## Exercise prompt
Write out again, exactly, the lines of the listing below from the first one through the one that contains "AUDIO: DFPlayer -> JQ6500", and no other lines.

## Material shown
——

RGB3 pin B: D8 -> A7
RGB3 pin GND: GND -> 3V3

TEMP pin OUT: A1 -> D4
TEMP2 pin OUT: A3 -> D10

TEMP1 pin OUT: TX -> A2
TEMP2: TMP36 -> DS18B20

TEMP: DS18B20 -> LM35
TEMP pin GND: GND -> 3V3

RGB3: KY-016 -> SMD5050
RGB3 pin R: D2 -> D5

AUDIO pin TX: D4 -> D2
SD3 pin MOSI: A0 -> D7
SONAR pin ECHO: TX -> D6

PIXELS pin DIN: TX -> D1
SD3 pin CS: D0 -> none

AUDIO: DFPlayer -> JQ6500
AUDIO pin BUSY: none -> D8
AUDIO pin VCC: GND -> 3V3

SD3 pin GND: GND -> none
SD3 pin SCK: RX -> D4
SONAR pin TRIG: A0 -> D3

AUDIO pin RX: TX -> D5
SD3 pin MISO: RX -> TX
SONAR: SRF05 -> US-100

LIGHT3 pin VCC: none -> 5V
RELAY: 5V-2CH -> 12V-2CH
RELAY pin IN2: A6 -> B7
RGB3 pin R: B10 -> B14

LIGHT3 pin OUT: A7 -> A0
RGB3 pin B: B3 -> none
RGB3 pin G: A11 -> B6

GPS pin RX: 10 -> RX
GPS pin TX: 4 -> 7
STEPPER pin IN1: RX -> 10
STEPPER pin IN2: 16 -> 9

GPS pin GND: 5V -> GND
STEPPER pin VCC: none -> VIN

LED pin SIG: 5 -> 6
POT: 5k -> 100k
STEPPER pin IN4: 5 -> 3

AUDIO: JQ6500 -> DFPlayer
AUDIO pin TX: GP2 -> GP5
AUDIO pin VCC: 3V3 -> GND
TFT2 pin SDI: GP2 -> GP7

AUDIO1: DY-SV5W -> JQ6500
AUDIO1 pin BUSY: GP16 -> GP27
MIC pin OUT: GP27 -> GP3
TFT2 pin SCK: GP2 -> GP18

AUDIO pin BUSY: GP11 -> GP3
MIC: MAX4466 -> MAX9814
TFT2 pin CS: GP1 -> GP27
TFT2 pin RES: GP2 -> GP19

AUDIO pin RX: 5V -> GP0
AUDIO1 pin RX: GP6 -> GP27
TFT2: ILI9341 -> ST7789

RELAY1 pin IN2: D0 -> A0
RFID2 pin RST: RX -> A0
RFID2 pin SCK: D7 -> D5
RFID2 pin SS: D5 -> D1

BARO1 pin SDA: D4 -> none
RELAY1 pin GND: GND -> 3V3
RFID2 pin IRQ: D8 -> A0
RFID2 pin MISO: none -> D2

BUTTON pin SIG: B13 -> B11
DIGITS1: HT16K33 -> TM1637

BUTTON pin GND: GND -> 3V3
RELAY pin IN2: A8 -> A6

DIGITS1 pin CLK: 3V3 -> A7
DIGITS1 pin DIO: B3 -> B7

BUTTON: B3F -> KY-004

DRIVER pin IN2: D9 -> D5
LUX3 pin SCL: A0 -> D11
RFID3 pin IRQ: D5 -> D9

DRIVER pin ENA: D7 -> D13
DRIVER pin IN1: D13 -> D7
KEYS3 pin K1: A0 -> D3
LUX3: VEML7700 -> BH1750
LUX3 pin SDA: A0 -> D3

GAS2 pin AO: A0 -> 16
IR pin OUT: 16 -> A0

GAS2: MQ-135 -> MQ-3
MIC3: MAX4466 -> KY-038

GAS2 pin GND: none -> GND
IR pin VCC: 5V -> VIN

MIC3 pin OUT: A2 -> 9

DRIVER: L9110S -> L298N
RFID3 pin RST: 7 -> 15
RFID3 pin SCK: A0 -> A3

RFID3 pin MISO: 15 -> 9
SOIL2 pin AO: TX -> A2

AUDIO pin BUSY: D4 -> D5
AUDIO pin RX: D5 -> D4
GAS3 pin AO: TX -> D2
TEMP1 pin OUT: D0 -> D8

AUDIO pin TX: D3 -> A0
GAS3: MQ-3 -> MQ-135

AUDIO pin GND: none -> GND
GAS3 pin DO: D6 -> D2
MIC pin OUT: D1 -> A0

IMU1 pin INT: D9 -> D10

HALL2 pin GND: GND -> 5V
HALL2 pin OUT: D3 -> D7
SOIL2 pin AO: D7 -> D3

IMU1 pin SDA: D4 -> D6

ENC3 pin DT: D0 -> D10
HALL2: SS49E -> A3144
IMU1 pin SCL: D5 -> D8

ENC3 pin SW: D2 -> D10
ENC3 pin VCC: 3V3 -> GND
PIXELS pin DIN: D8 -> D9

——

## Task output
RGB3 pin B: D8 -> A7
RGB3 pin GND: GND -> 3V3

TEMP pin OUT: A1 -> D4
TEMP2 pin OUT: A3 -> D10

TEMP1 pin OUT: TX -> A2
TEMP2: TMP36 -> DS18B20

TEMP: DS18B20 -> LM35
TEMP pin GND: GND -> 3V3

RGB3: KY-016 -> SMD5050
RGB3 pin R: D2 -> D5

AUDIO pin TX: D4 -> D2
SD3 pin MOSI: A0 -> D7
SONAR pin ECHO: TX -> D6

PIXELS pin DIN: TX -> D1
SD3 pin CS: D0 -> none

AUDIO: DFPlayer -> JQ6500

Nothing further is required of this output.